Your task » Copy nothing before the line that contains "washbasin: (357, 845) -> (858, 240), moved"; from there, transcribe each line exactly through the end of the material, omitting pictures.

Raw data »
────────────────────────────────────────
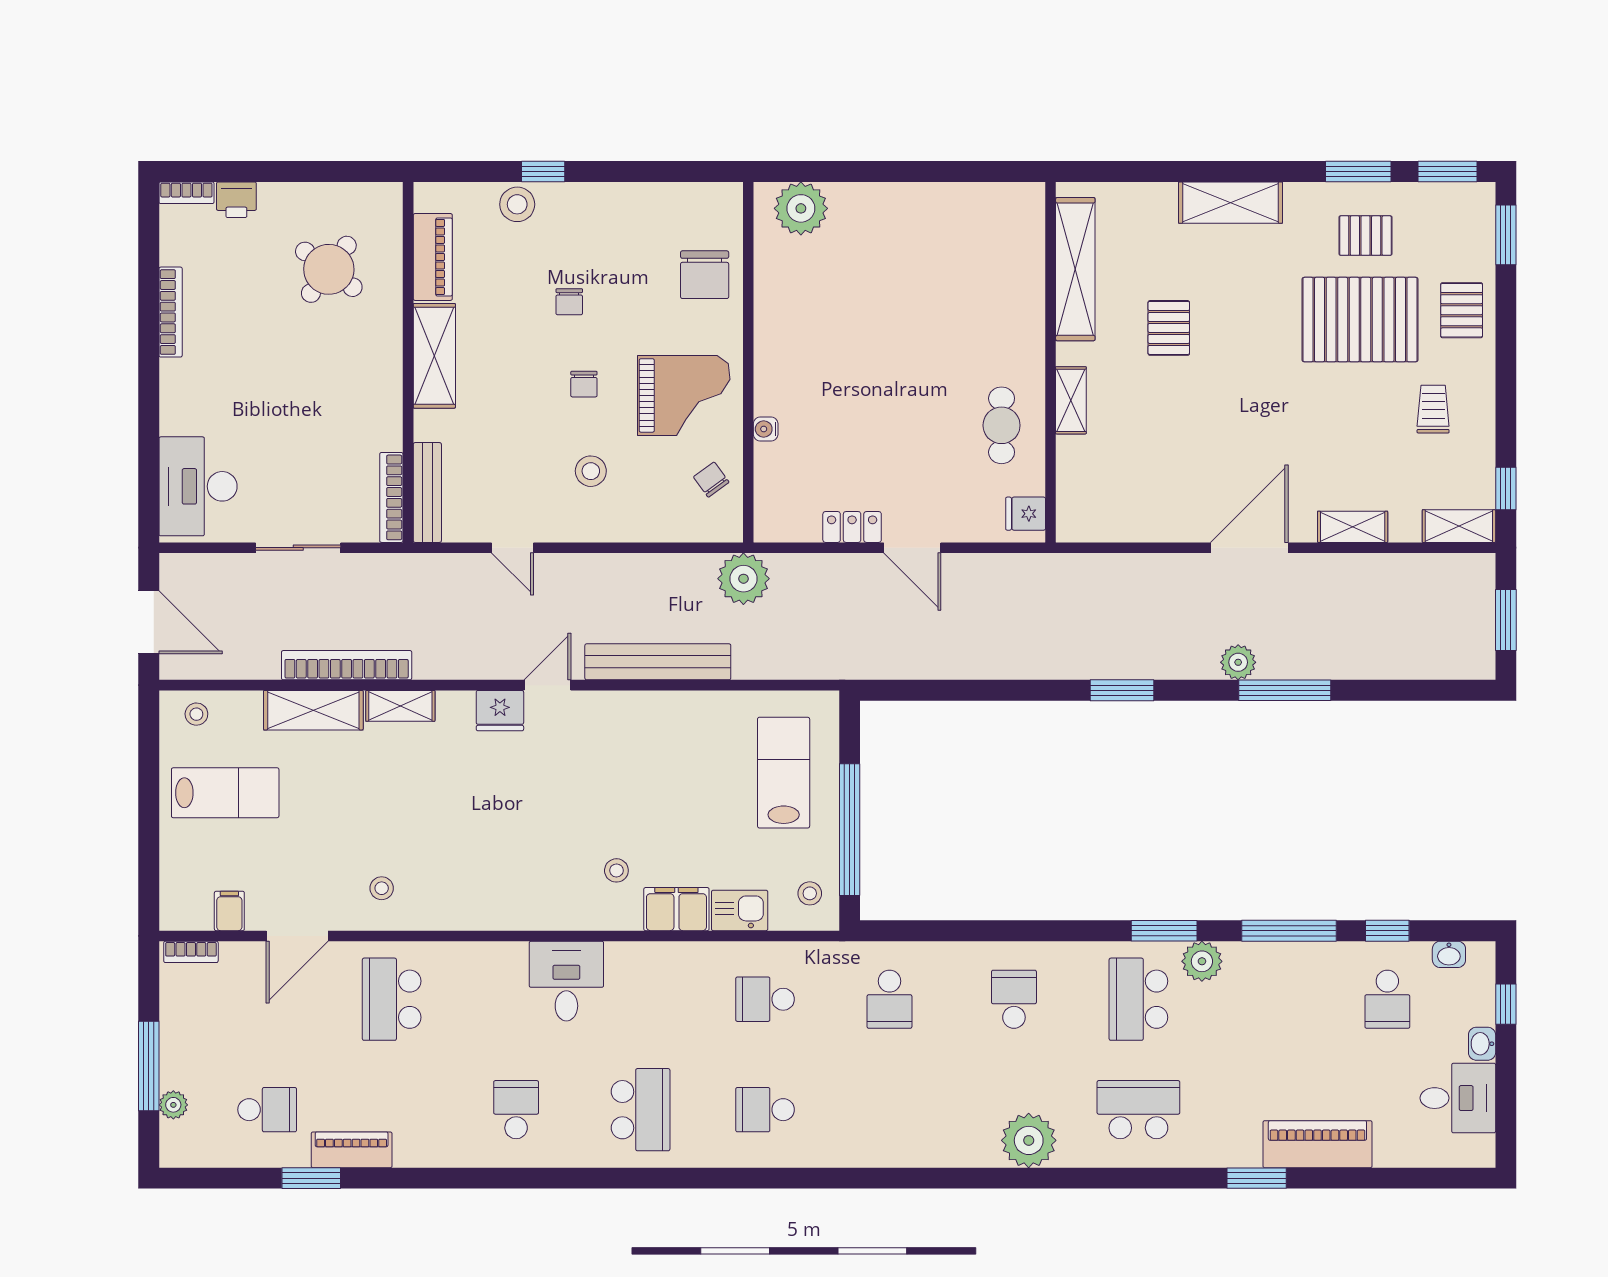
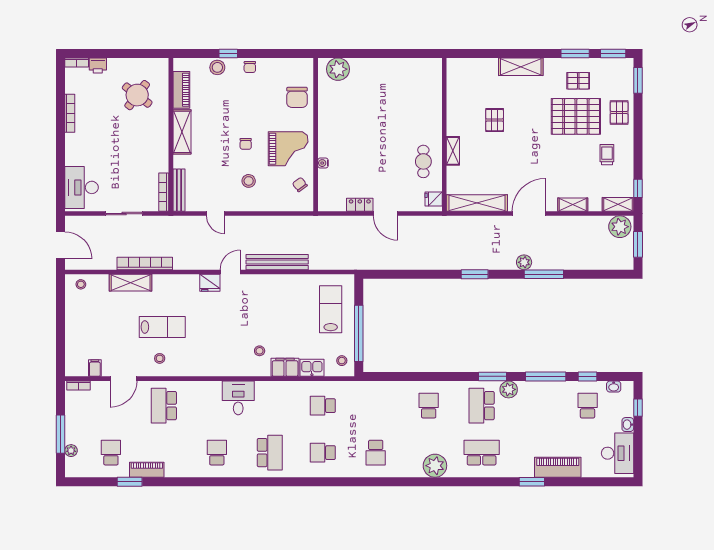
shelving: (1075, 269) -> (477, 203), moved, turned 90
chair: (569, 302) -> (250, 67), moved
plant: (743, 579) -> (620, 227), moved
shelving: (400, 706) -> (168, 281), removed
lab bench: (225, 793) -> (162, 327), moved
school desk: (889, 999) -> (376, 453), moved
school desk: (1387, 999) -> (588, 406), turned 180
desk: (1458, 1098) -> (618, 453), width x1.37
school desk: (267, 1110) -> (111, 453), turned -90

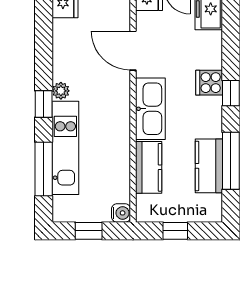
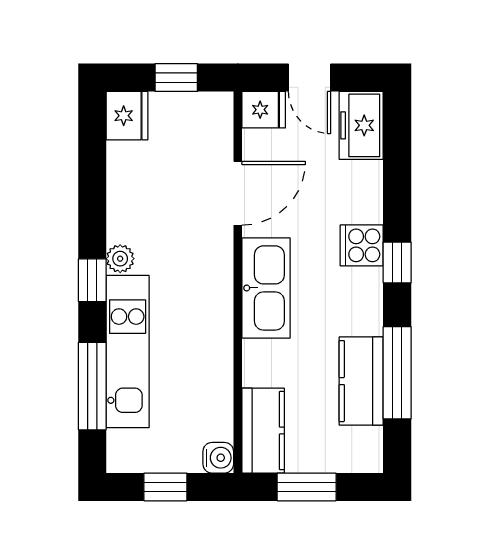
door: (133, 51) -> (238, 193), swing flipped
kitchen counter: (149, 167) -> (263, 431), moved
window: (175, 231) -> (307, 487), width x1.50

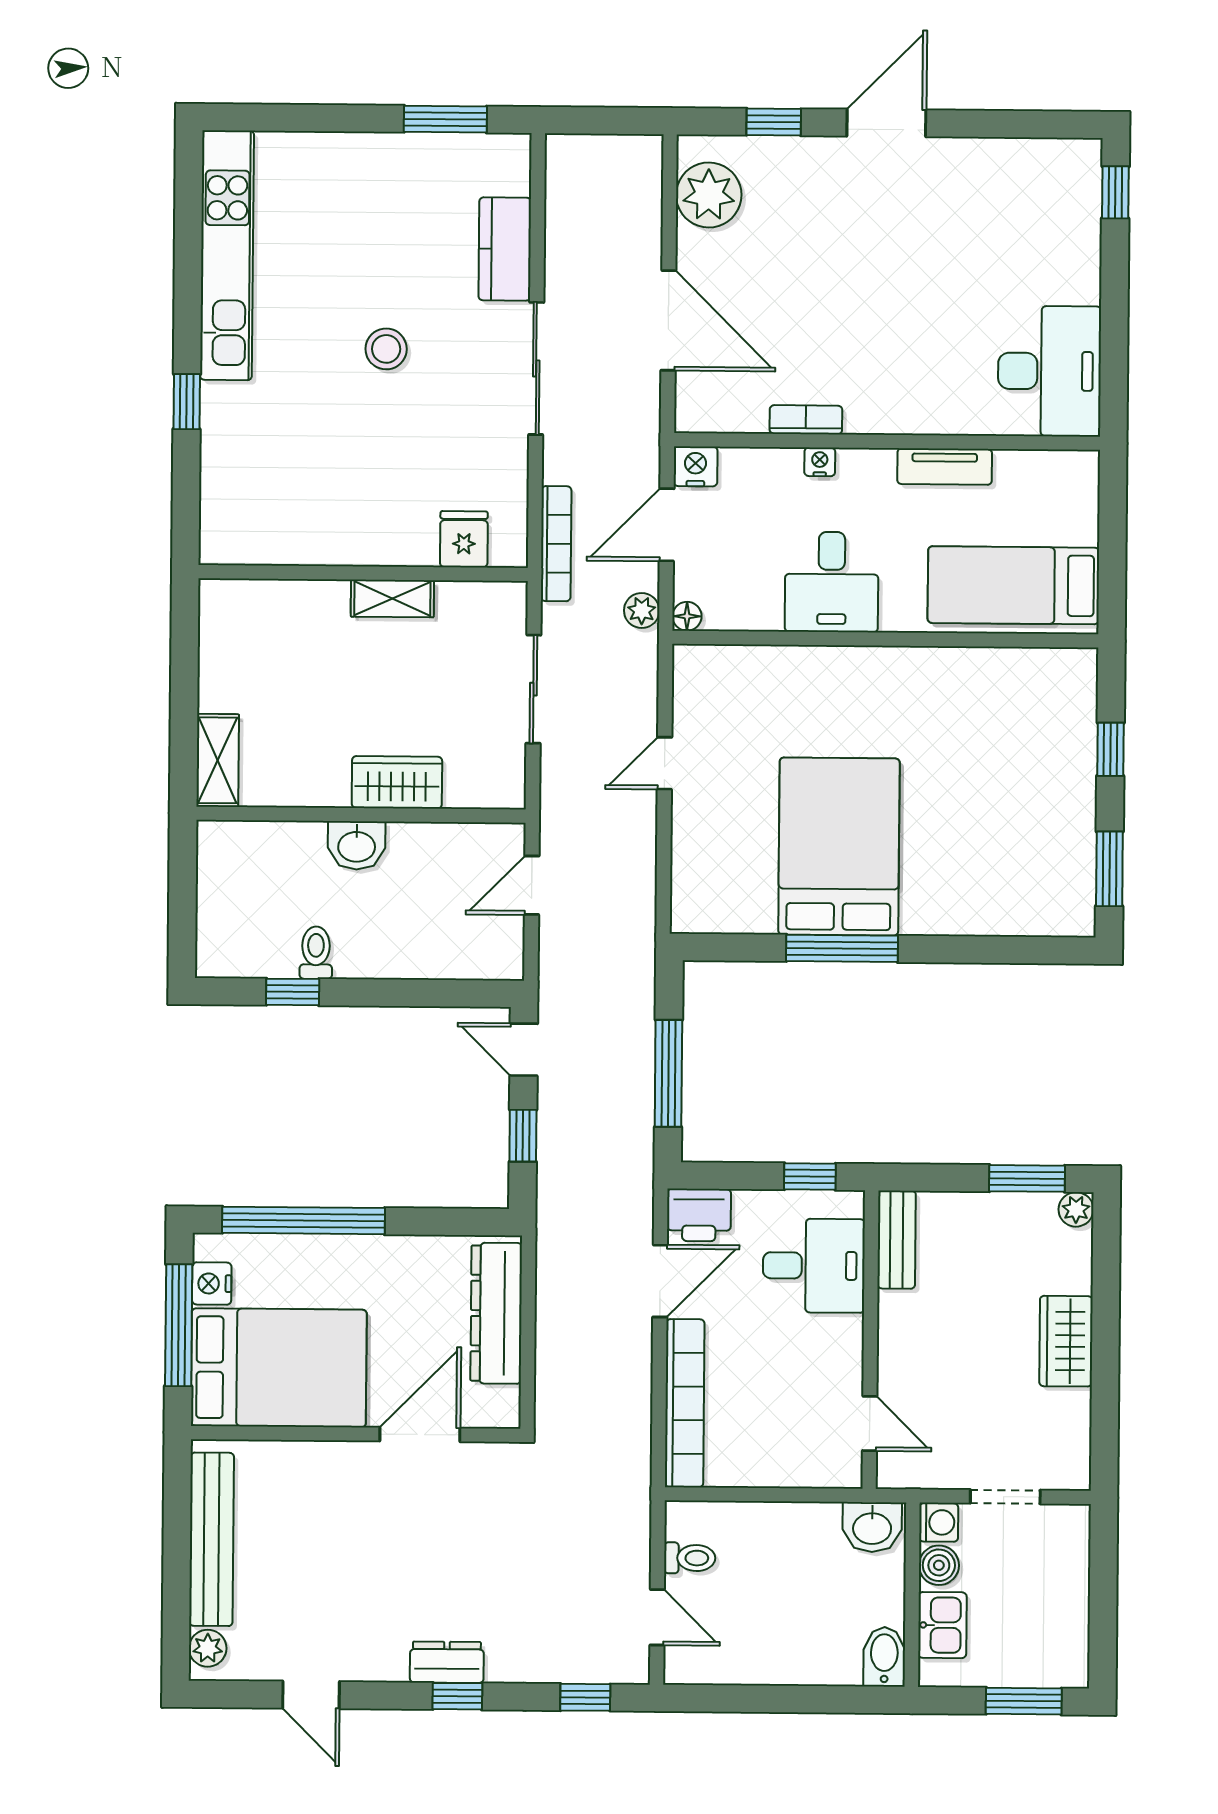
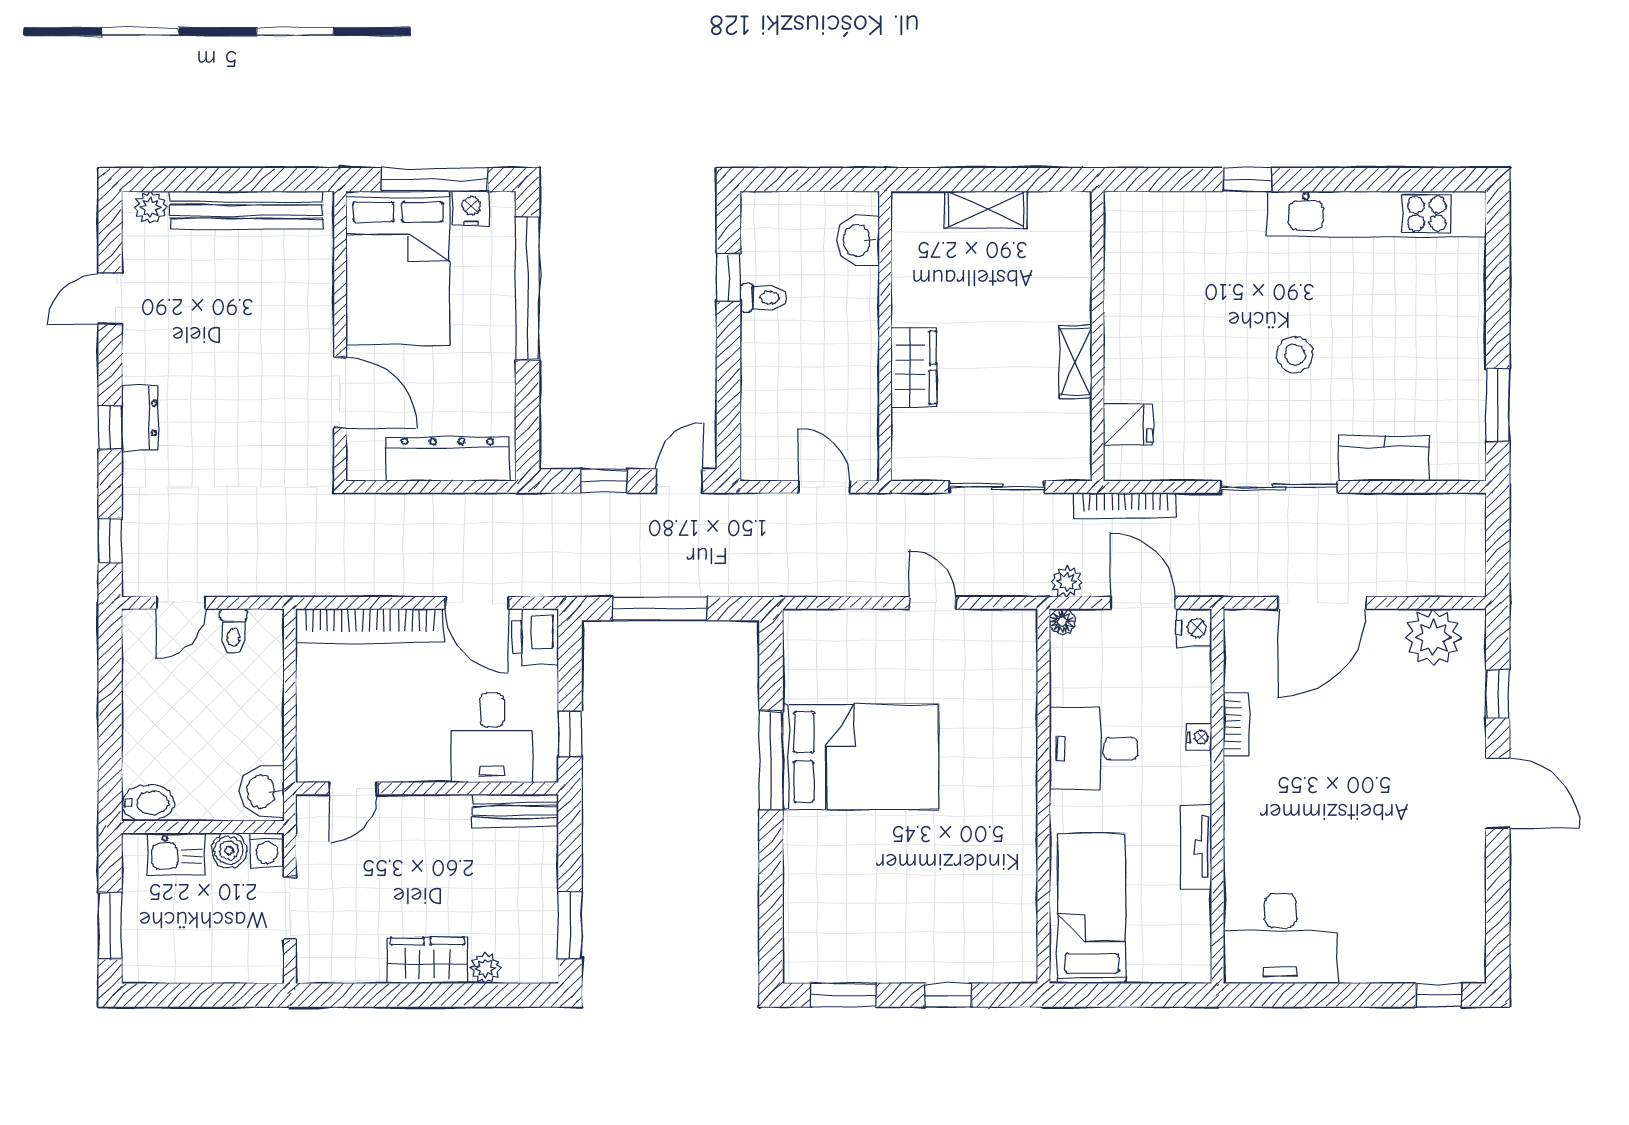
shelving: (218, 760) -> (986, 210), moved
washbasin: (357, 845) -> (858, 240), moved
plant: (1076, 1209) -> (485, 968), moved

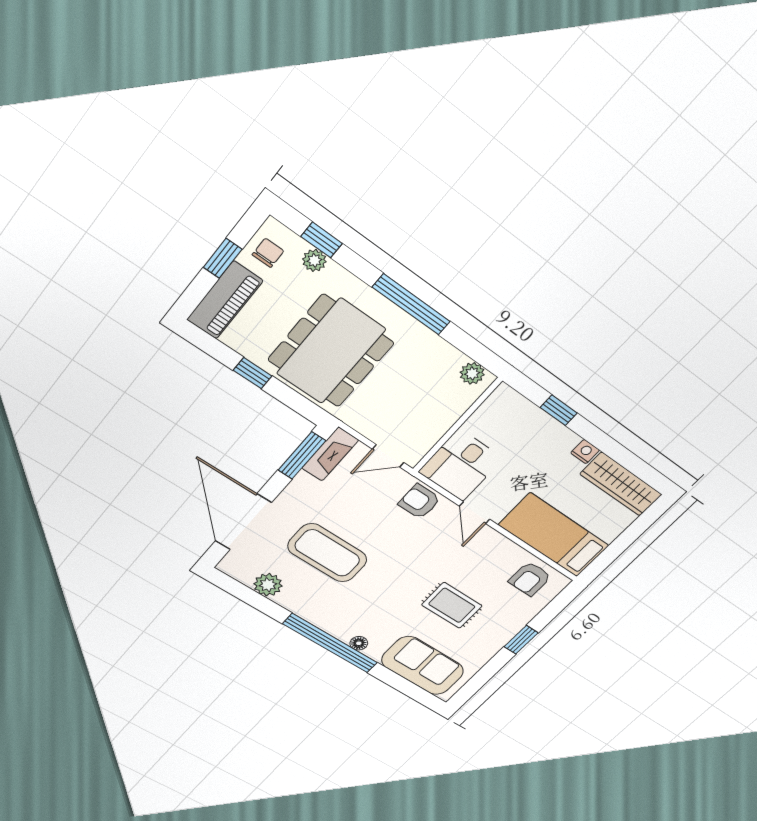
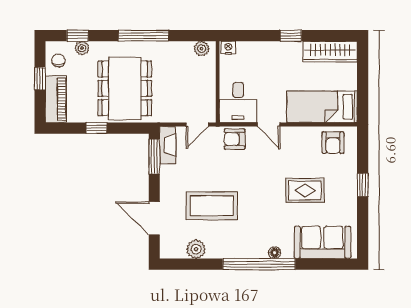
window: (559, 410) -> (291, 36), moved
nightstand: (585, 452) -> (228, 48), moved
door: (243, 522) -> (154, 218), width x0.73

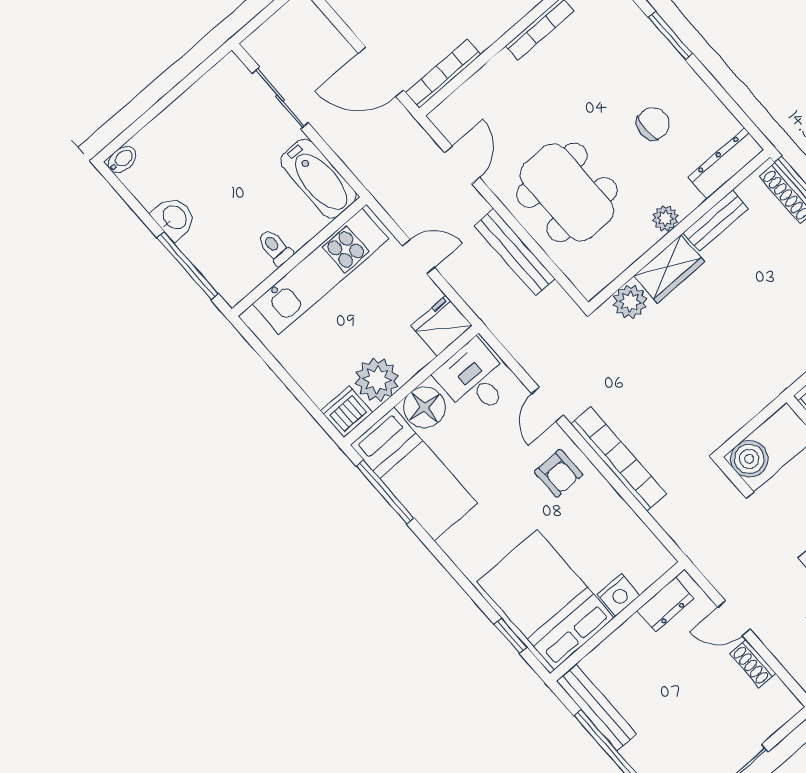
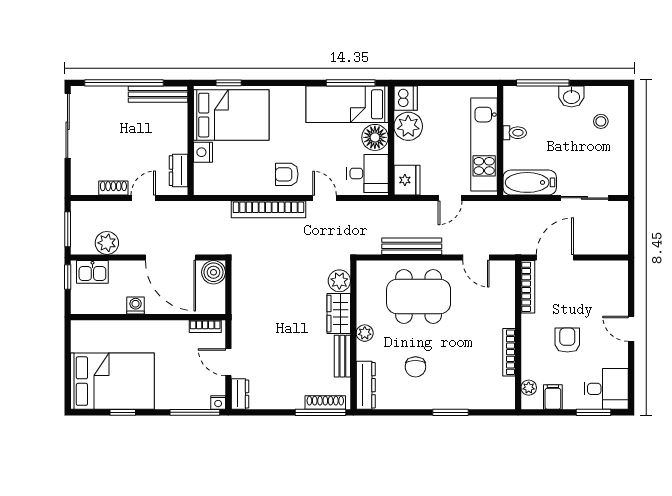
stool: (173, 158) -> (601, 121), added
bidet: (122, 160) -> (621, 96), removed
────────────────────────────────────────
The completed task »
washbasin: (357, 845) -> (858, 240), moved
plant: (1076, 1209) -> (485, 968), moved

window: (559, 410) -> (291, 36), moved
nightstand: (585, 452) -> (228, 48), moved
door: (243, 522) -> (154, 218), width x0.73

stool: (173, 158) -> (601, 121), added
bidet: (122, 160) -> (621, 96), removed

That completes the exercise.